Search term "plus": please copy every line of the records below that contains it.

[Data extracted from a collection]
^^^^
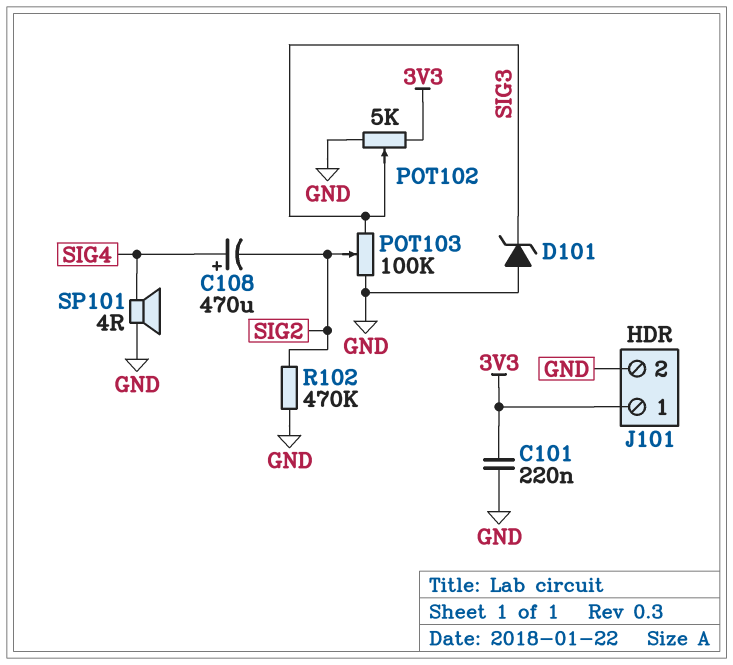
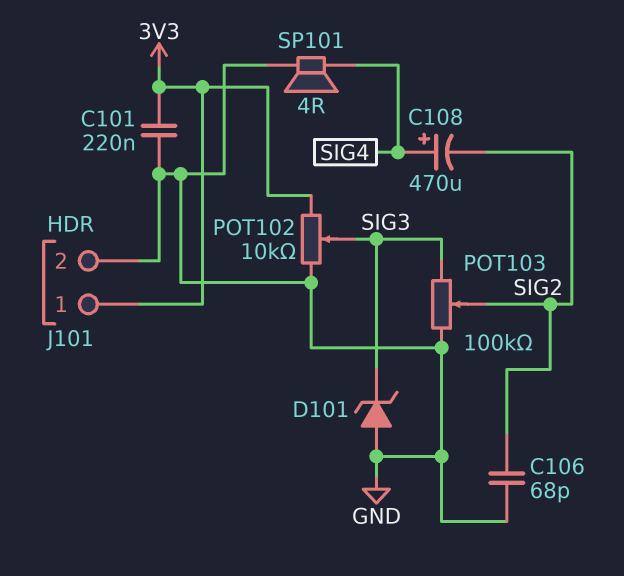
C106: none -> 68pF (GND, SIG2)
POT102: 5k (3V3, GND, wiper SIG3) -> 10k (3V3, GND, wiper SIG3)
R102: 470k (GND, SIG2) -> none

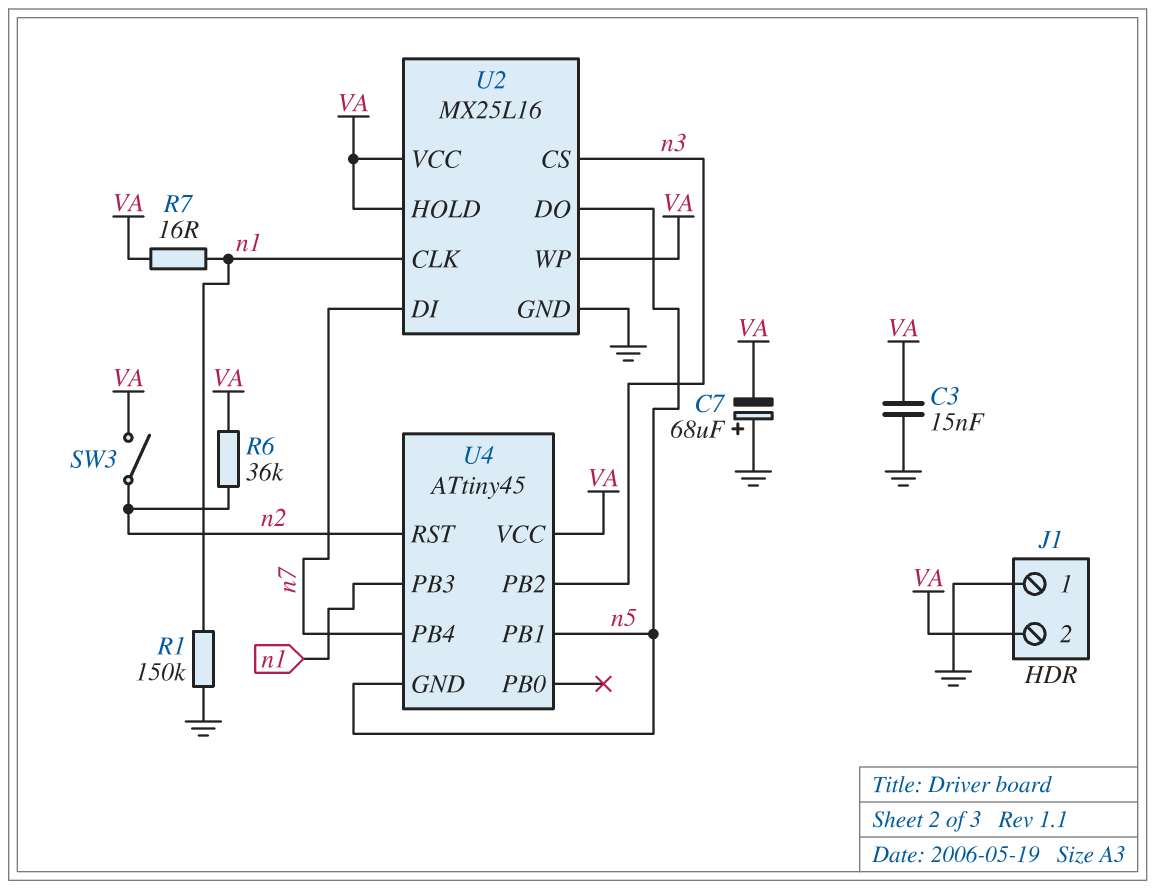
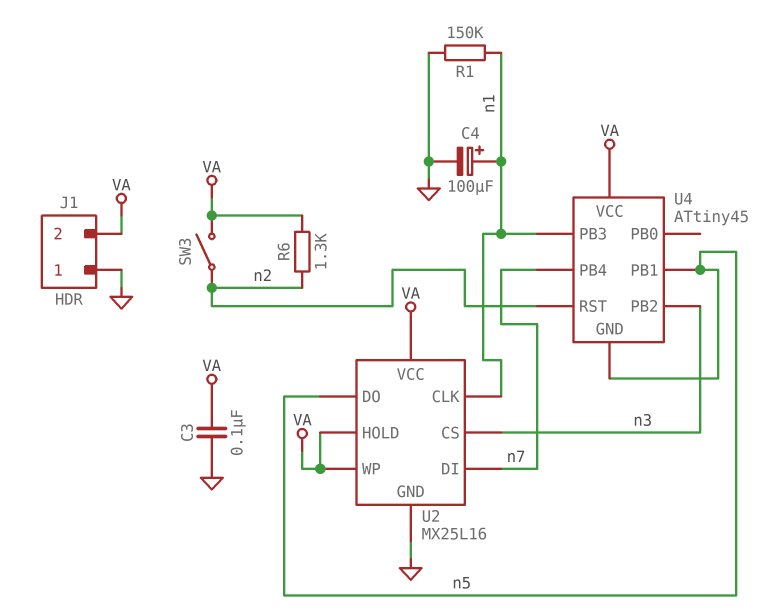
C3: 15nF (GND, VA) -> 100nF (GND, VA)
C4: none -> 100uF (plus n1, minus GND)
C7: 68uF (plus GND, minus VA) -> none
R6: 36k (VA, n2) -> 1.3k (VA, n2)
R7: 16 (VA, n1) -> none

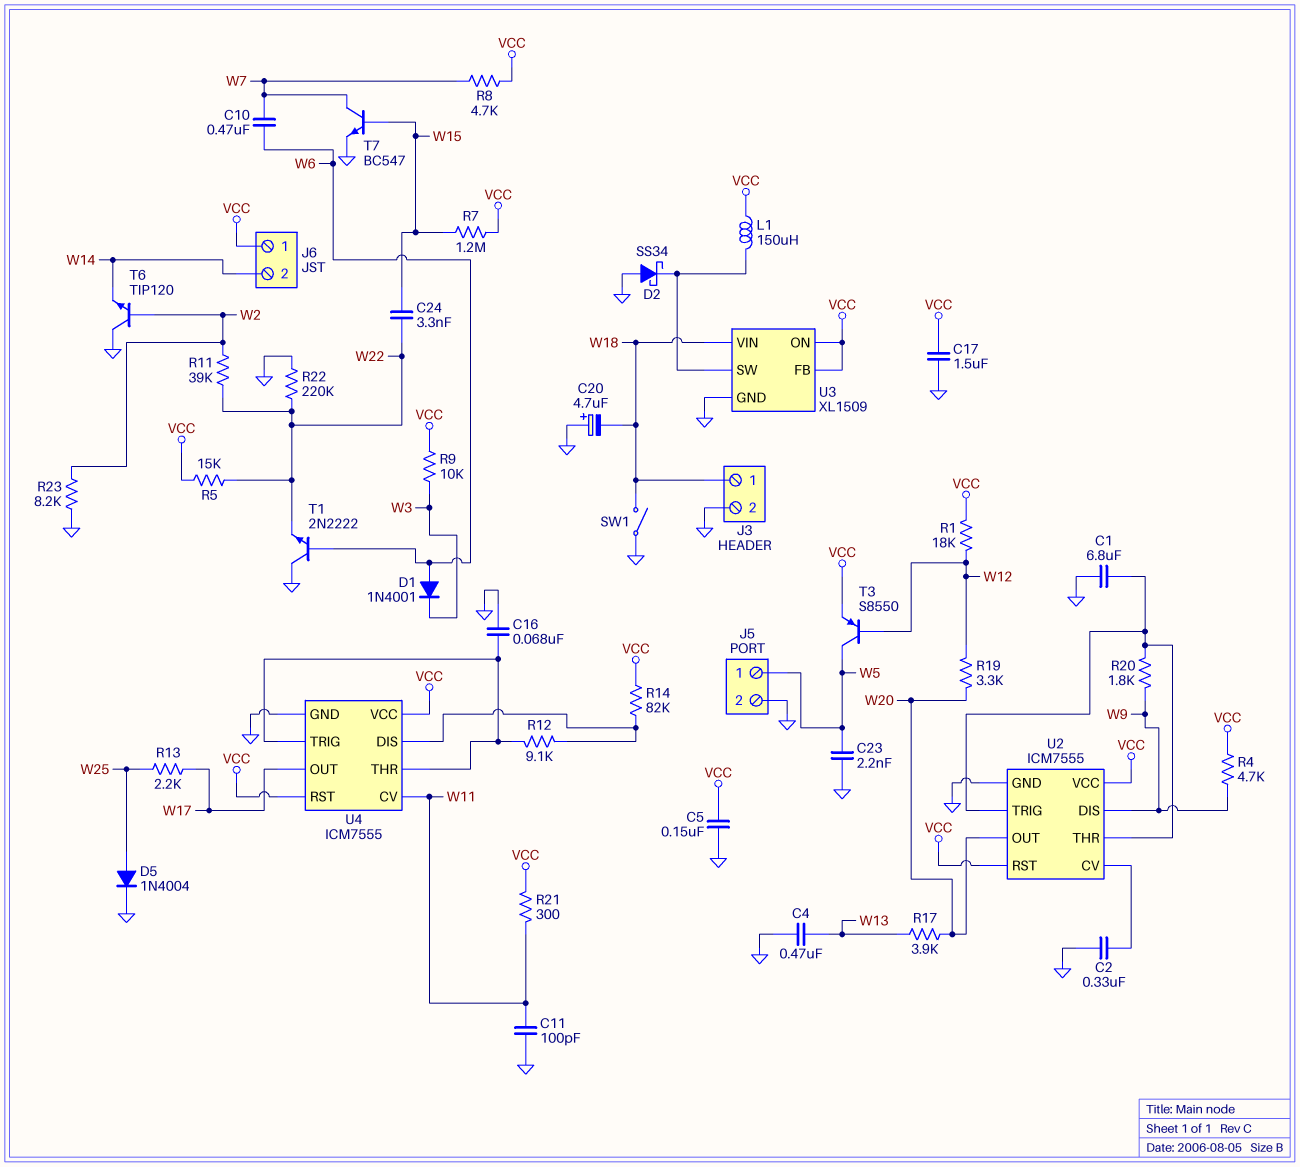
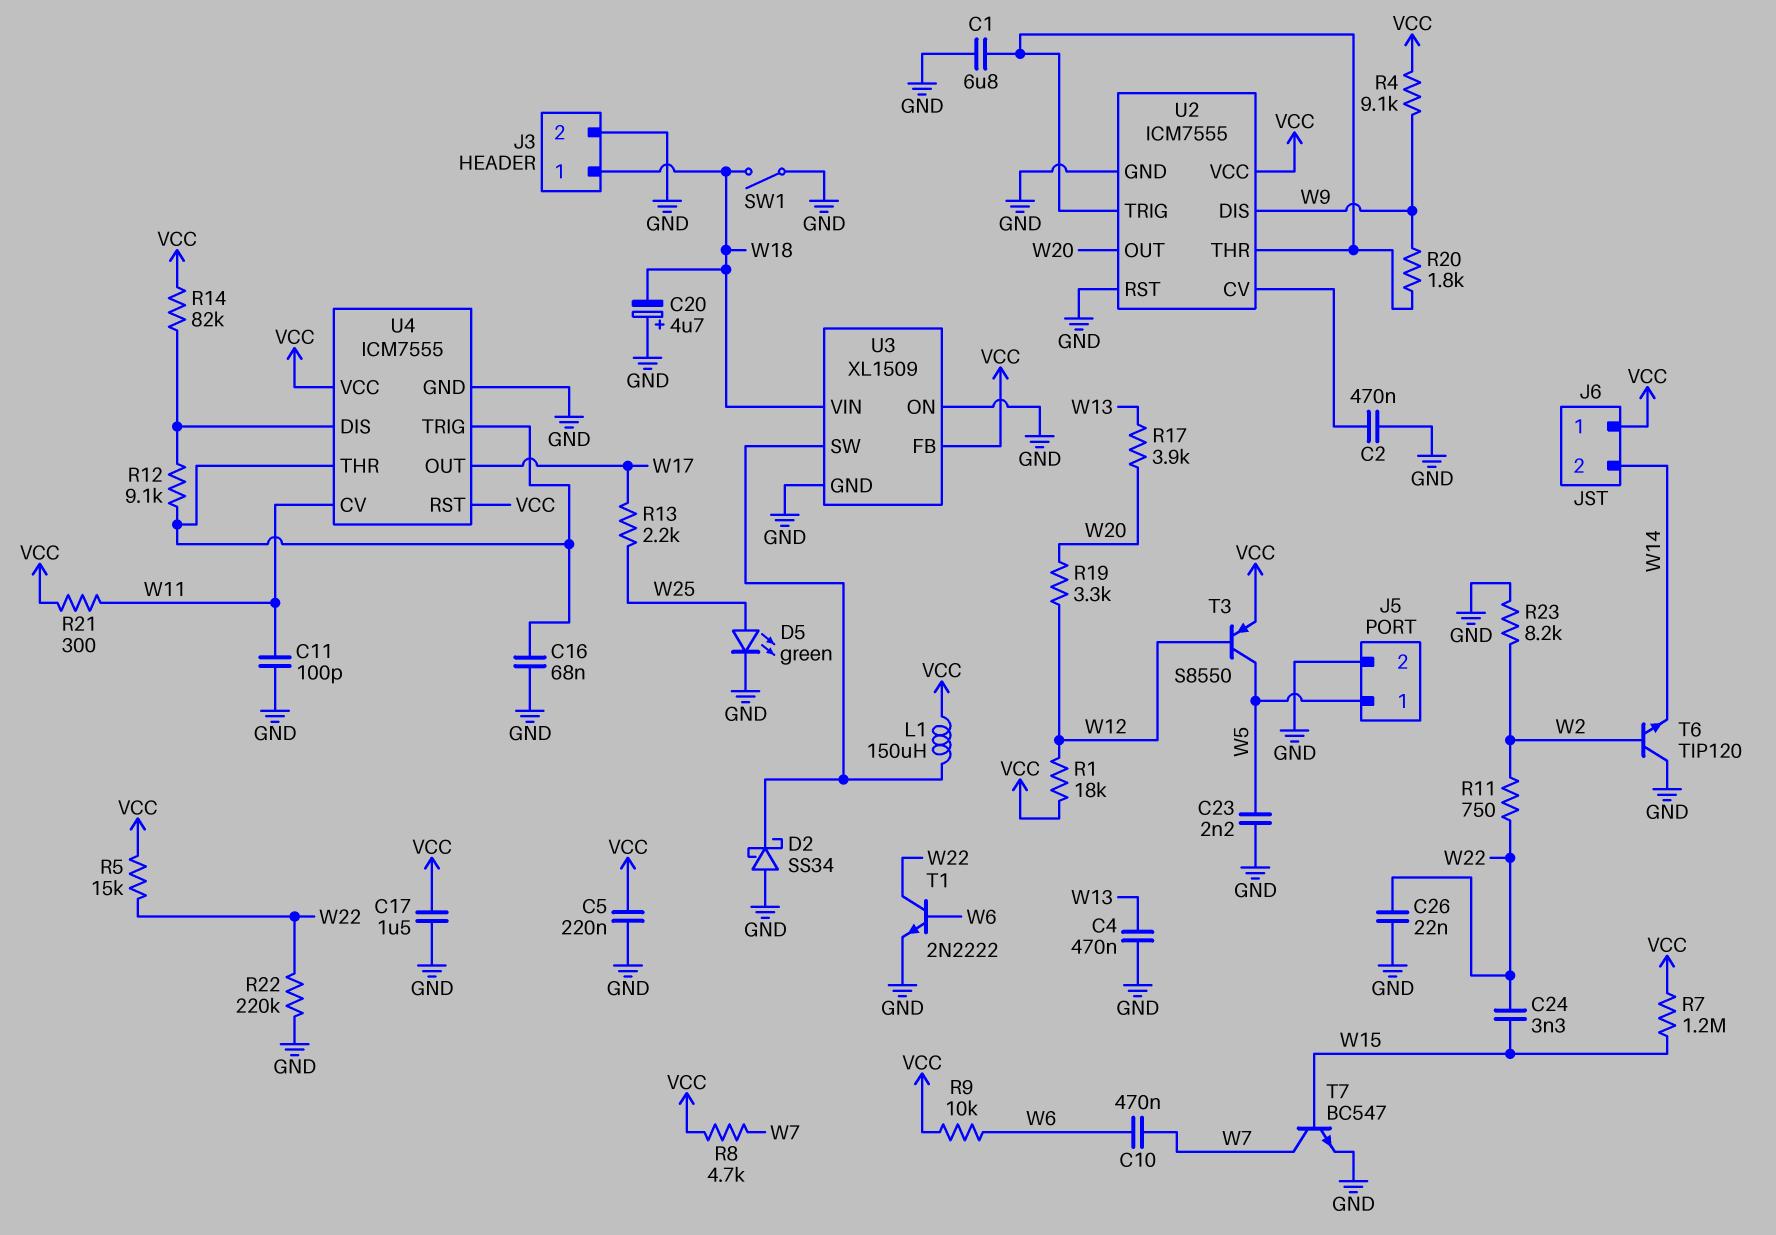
C2: 330nF (GND, U2/CV) -> 470nF (GND, U2/CV)
C5: 150nF (GND, VCC) -> 220nF (GND, VCC)
C26: none -> 22nF (GND, W22)
D1: diode 1N4001 (A W6, K W3) -> none
D5: diode 1N4004 (A W25, K GND) -> LED green (A W25, K GND)
R4: 4.7k (VCC, W9) -> 9.1k (VCC, W9)
R9: 10k (VCC, W3) -> 10k (VCC, W6)
R11: 39k (W2, W22) -> 750 (W2, W22)
T1: NPN 2N2222 (B W6, C GND, E W22) -> NPN 2N2222 (B W6, C W22, E GND)
U2 pin RST: VCC -> GND
U3 pin ON: VCC -> GND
^^^^
FINISHED EXERCISE:
C4: none -> 100uF (plus n1, minus GND)
C7: 68uF (plus GND, minus VA) -> none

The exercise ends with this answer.